Return, from the data that follows, each line that holds the word "raised".

RECORDED INFORMATION Block Start

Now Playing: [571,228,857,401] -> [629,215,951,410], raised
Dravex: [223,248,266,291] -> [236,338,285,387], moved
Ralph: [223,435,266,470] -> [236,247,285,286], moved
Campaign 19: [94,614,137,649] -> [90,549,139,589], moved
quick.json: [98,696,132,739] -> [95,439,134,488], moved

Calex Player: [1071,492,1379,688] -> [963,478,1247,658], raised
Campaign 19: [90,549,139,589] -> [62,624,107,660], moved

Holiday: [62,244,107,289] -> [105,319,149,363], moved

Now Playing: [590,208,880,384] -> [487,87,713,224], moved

RECORDED INFORMATION Block End
RECORDED INFORMATION Block Start

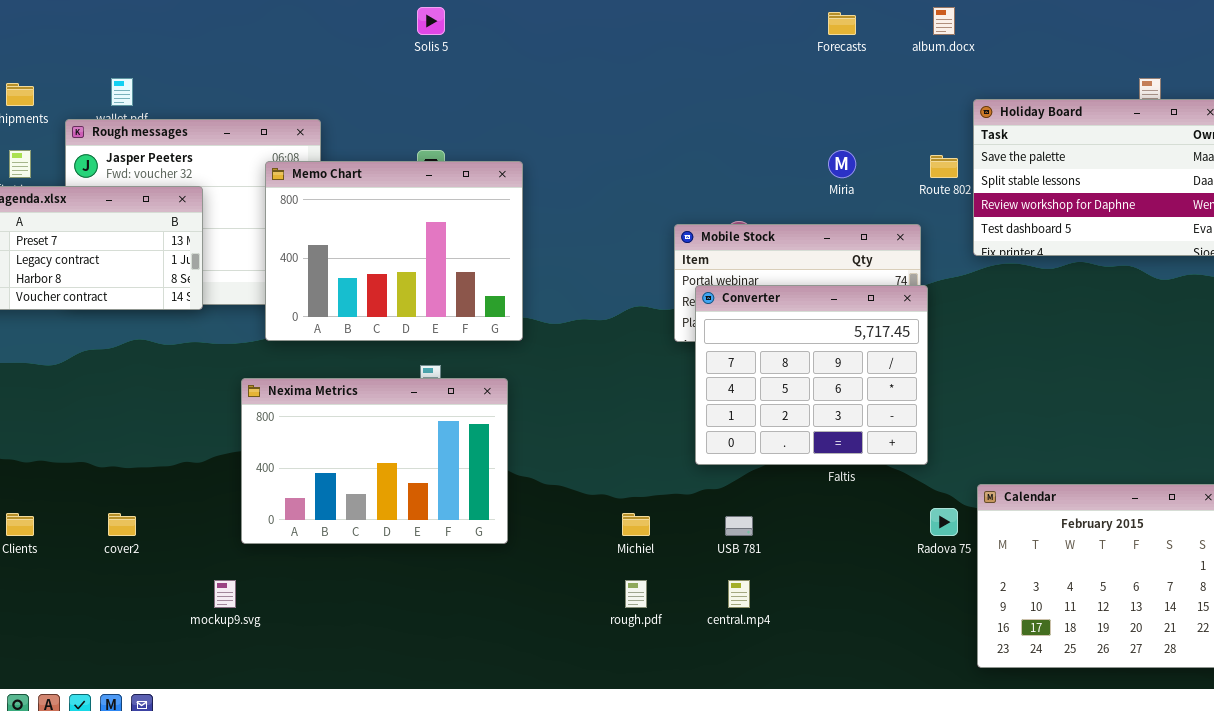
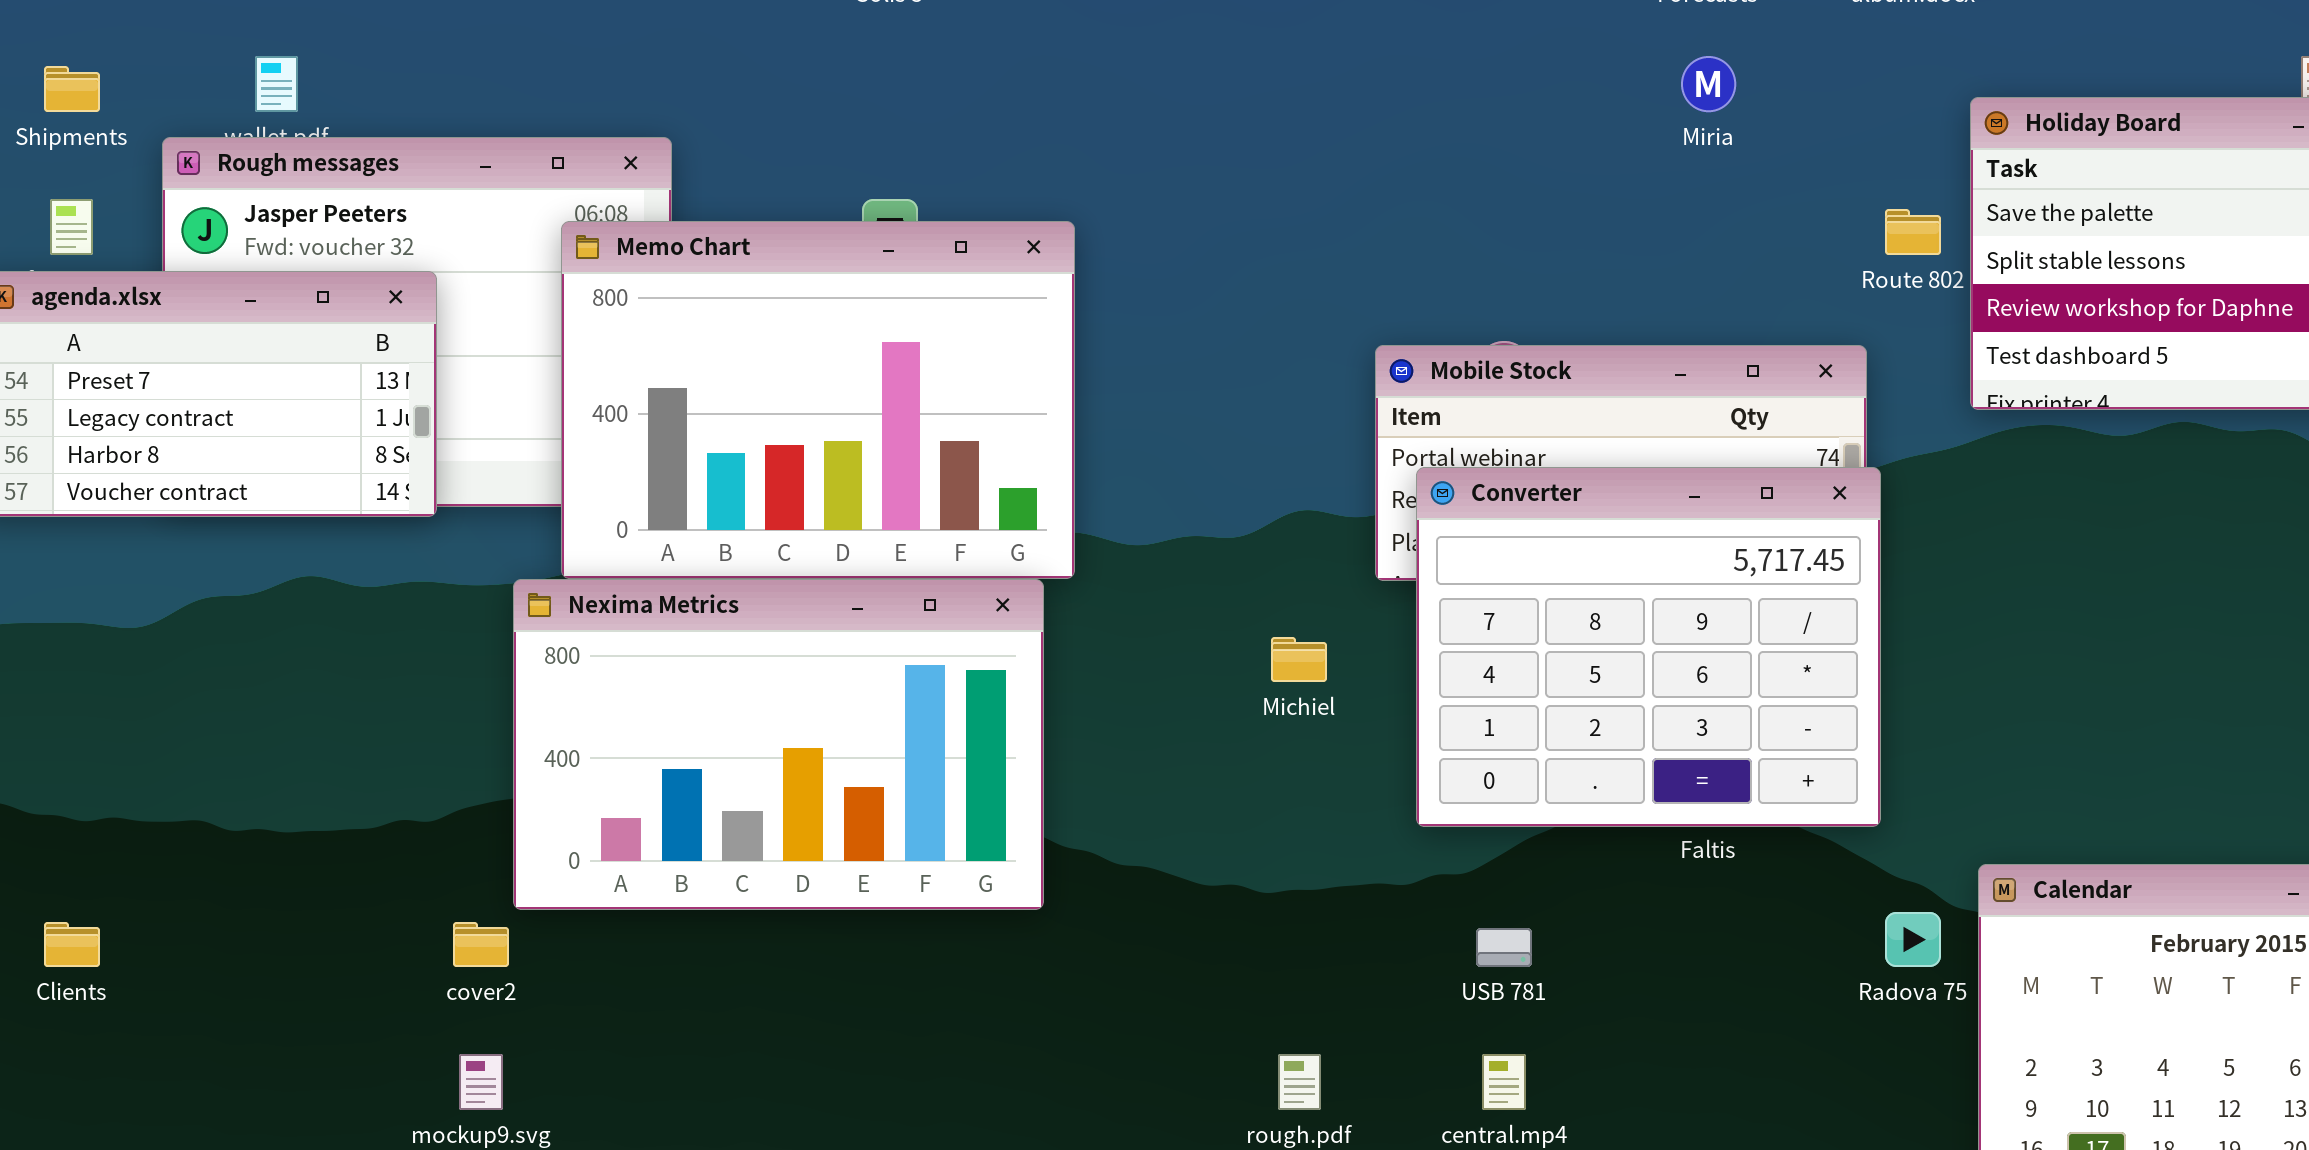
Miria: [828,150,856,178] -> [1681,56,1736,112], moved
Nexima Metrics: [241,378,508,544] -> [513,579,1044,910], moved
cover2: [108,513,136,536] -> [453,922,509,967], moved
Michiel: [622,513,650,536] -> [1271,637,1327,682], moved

RECORDED INFORMATION Block End

EXERCISE RESPONSE:
Now Playing: [571,228,857,401] -> [629,215,951,410], raised
Calex Player: [1071,492,1379,688] -> [963,478,1247,658], raised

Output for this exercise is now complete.